** SHORT TASK **
Look through the material below. Copy each line that contains the string "field".
-- BEGIN INFORMATION SUPPLIED --
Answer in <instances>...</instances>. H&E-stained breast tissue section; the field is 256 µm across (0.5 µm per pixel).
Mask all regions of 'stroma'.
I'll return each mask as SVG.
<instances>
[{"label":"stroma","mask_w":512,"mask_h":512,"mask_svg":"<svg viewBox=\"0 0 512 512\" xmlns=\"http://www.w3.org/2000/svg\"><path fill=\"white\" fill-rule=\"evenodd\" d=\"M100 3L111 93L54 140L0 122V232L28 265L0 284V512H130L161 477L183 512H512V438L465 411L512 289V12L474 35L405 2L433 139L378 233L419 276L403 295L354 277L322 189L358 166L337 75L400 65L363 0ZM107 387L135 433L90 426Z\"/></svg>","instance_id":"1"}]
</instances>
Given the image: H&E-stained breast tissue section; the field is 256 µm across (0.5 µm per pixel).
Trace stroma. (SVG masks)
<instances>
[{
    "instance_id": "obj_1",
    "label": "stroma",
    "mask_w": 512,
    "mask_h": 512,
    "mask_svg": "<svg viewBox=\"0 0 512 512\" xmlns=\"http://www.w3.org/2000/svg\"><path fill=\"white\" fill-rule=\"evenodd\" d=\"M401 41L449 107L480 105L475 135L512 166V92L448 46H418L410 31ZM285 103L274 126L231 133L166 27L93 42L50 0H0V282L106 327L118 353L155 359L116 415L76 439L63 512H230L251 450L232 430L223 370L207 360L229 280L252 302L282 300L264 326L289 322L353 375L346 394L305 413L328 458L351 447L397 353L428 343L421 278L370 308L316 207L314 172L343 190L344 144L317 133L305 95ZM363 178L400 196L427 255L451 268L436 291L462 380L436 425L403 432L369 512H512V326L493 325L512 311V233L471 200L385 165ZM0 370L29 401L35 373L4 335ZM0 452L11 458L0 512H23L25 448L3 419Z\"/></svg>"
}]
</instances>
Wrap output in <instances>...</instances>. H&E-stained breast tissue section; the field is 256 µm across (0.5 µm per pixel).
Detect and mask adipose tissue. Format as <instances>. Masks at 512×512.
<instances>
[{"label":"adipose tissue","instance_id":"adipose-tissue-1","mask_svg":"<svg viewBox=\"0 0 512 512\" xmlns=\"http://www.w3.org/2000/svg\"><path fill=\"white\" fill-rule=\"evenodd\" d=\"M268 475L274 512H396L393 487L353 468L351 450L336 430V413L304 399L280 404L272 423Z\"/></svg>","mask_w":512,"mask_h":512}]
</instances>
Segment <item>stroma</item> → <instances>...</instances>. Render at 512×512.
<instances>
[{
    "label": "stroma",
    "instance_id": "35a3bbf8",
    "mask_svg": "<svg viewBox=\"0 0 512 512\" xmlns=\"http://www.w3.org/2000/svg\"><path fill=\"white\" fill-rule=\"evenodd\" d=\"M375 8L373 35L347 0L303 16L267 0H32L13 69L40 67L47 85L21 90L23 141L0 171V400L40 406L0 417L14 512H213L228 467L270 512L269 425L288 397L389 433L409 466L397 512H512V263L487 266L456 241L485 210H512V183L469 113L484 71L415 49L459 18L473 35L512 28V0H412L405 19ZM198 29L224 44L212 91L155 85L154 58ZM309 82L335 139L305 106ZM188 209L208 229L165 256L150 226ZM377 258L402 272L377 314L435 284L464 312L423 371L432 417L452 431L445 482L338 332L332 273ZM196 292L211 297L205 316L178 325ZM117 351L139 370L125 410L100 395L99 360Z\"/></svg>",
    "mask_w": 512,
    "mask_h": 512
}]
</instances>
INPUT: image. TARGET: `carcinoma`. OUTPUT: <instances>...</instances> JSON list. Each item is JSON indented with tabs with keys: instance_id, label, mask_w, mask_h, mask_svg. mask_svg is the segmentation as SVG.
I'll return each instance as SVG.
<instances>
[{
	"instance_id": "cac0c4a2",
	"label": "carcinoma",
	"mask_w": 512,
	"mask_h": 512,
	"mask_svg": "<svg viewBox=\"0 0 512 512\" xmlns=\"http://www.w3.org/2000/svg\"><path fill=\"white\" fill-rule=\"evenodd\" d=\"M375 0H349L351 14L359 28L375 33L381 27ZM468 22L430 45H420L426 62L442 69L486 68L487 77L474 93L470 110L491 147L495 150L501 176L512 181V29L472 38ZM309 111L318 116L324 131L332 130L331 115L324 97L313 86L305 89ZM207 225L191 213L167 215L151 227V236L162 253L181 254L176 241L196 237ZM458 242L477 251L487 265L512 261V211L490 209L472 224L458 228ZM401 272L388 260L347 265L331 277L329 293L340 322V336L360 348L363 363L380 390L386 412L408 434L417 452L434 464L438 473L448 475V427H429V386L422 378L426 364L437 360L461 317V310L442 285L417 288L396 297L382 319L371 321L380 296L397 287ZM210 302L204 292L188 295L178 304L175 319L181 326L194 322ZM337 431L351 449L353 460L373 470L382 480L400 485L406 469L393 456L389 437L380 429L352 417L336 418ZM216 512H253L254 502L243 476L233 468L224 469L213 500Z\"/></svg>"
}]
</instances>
-- END INFORMATION SUPPLIED --
** ANSWER TO THIS EXERCISE **
Answer in <instances>...</instances>. H&E-stained breast tissue section; the field is 256 µm across (0.5 µm per pixel).
Given the image: H&E-stained breast tissue section; the field is 256 µm across (0.5 µm per pixel).
Wrap output in <instances>...</instances>. H&E-stained breast tissue section; the field is 256 µm across (0.5 µm per pixel).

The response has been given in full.